SHORT PROBLEM = Reproduce the part of the listing below that begins with the line containing "brown circle: moved 3 px left, 2 px down" and runs to the end of the listing, both ends included, leaving out the pictures.

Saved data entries
········

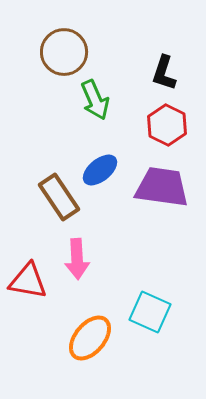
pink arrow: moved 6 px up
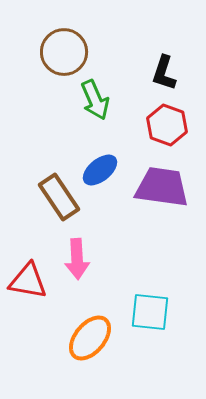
red hexagon: rotated 6 degrees counterclockwise
cyan square: rotated 18 degrees counterclockwise
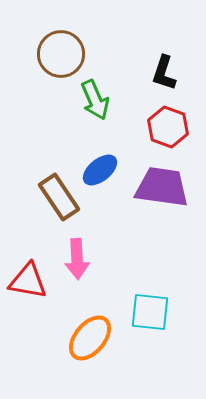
brown circle: moved 3 px left, 2 px down
red hexagon: moved 1 px right, 2 px down
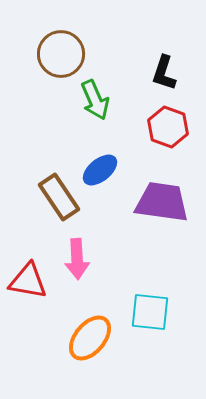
purple trapezoid: moved 15 px down
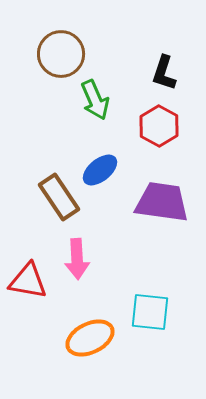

········

EXERCISE RESULT =
brown circle: moved 3 px left, 2 px down
red hexagon: moved 1 px right, 2 px down
purple trapezoid: moved 15 px down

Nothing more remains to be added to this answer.